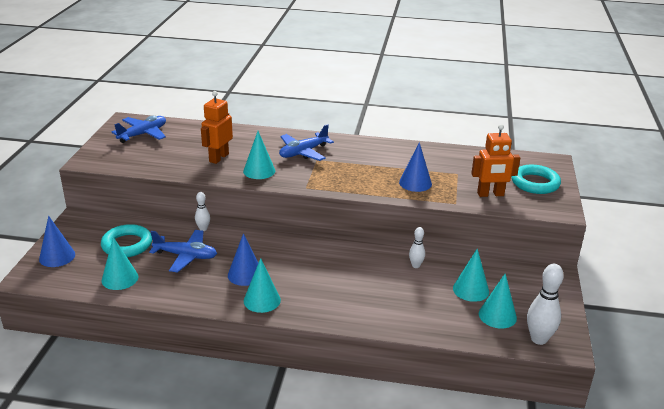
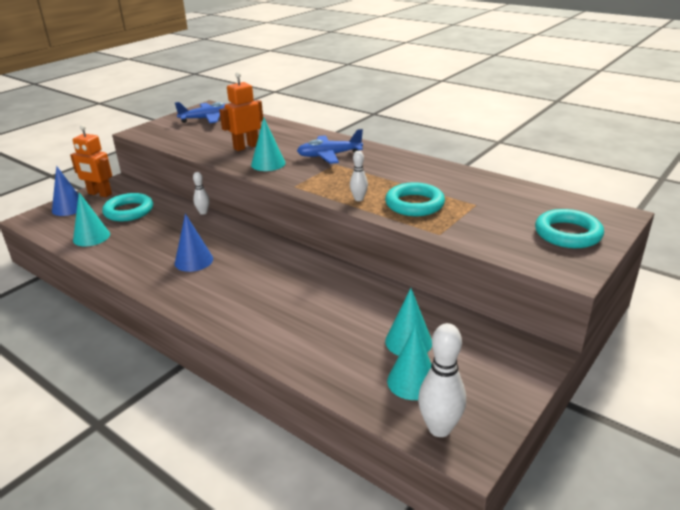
camera: 30 degrees right, 0 degrees up
blue plane [149,230,217,273] -> none
turquoise cone [244,258,281,313] -> none
blue cone [399,142,432,192] -> turquoise ring [385,182,445,216]
white bowling pin [409,227,425,268] -> white bowling pin moved to [350,151,368,201]
orange robot [471,124,520,197] -> orange robot moved to [70,125,112,197]

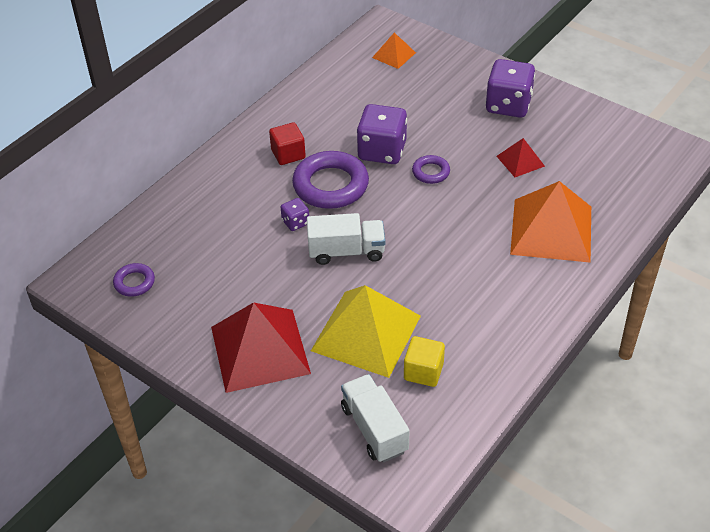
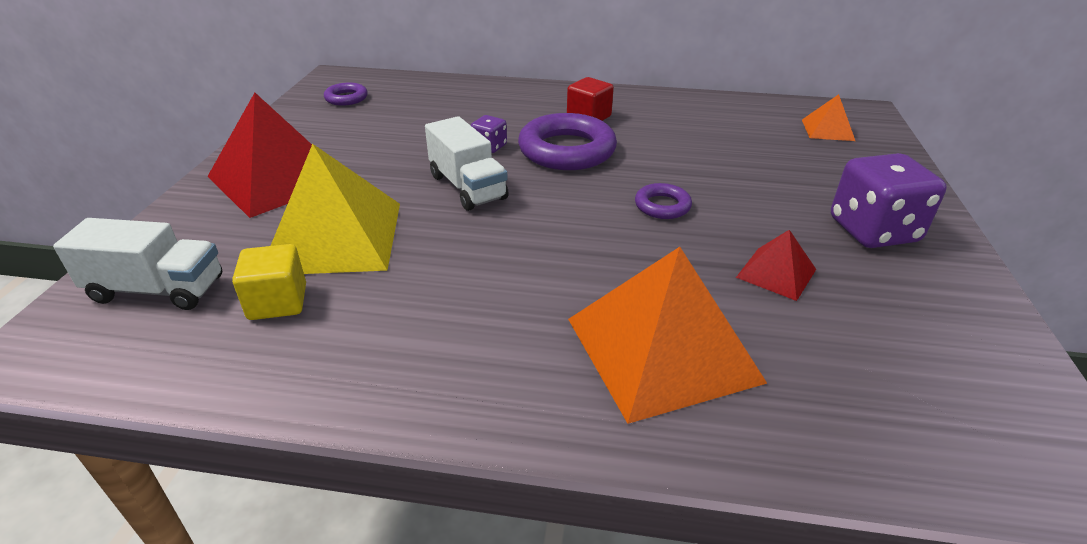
camera: 60 degrees right, 10 degrees down
white truck [341,374,410,463] -> white truck turned 60 degrees clockwise [53,218,222,310]
purple dice [357,104,407,164] -> none

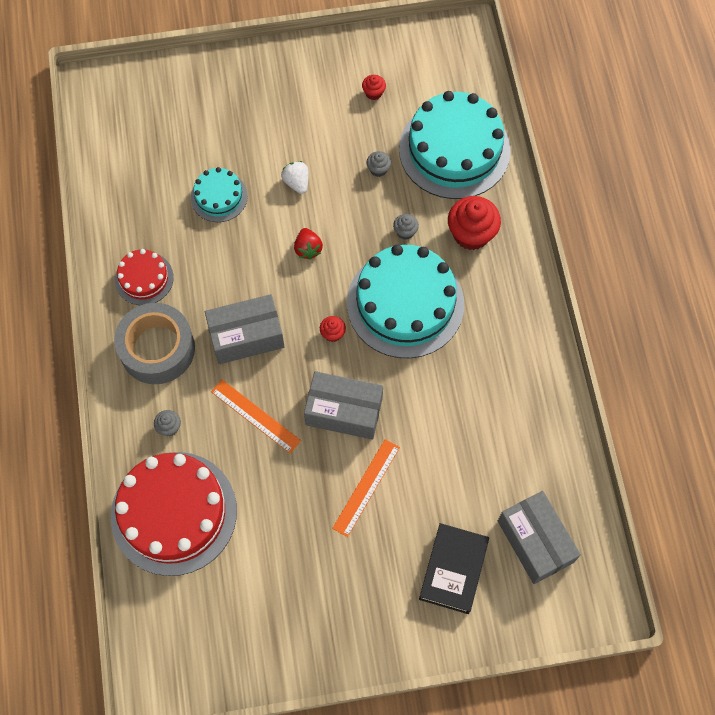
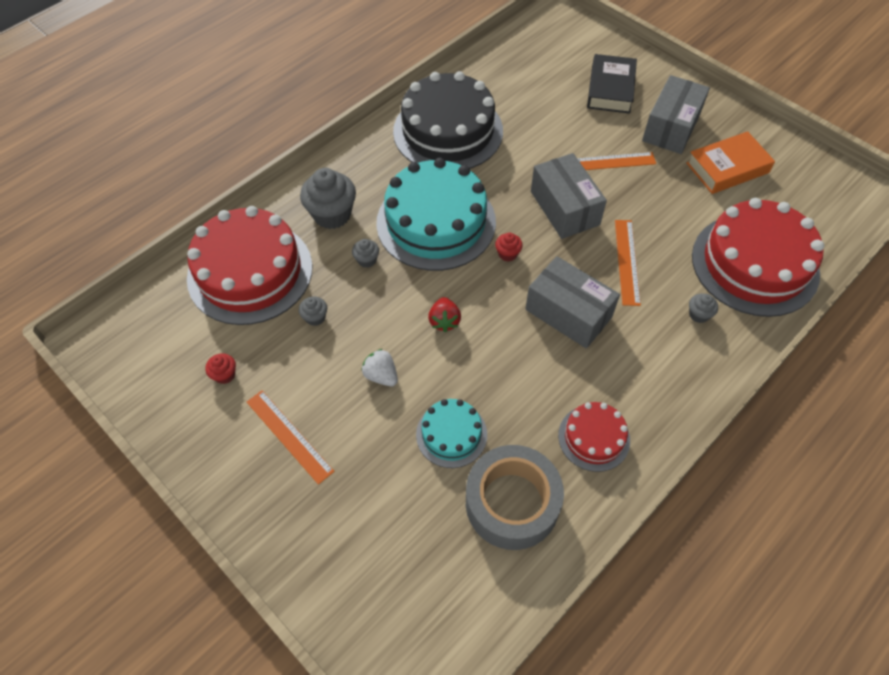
camera: 125 degrees left, 10 degrees down
grey tape [114,303,195,384] -> grey tape moved to [466,445,564,550]
white strawberry [281,161,309,194] -> white strawberry turned 105 degrees clockwise [361,349,398,386]
red strawberry [294,228,323,260] -> red strawberry turned 135 degrees clockwise [428,297,461,332]
turquoise cake [399,91,511,199] -> red cake [187,206,313,325]
black book [419,523,489,614] -> black book turned 60 degrees counterclockwise [587,54,637,114]
red cupcake [448,196,501,250] -> grey cupcake [300,168,356,229]
grey box [498,491,581,584] -> grey box moved to [642,75,710,154]
none -> orange ruler [247,390,334,485]
none -> black cake [393,71,503,169]
none -> orange book [687,131,775,194]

• • • •

## [What needs to be done]
What are the lines above from the one with "orange robot [471,124,520,197]" to the one with "red cupcake [448,196,501,250]", both included? Reproduce them exactly, without pictures.

## [Task answer]
orange robot [471,124,520,197] -> orange robot moved to [70,125,112,197]

camera: 60 degrees right, 10 degrees down
white truck [341,374,410,463] -> white truck turned 60 degrees clockwise [53,218,222,310]
purple dice [357,104,407,164] -> none

camera: 125 degrees left, 10 degrees down
grey tape [114,303,195,384] -> grey tape moved to [466,445,564,550]
white strawberry [281,161,309,194] -> white strawberry turned 105 degrees clockwise [361,349,398,386]
red strawberry [294,228,323,260] -> red strawberry turned 135 degrees clockwise [428,297,461,332]
turquoise cake [399,91,511,199] -> red cake [187,206,313,325]
black book [419,523,489,614] -> black book turned 60 degrees counterclockwise [587,54,637,114]
red cupcake [448,196,501,250] -> grey cupcake [300,168,356,229]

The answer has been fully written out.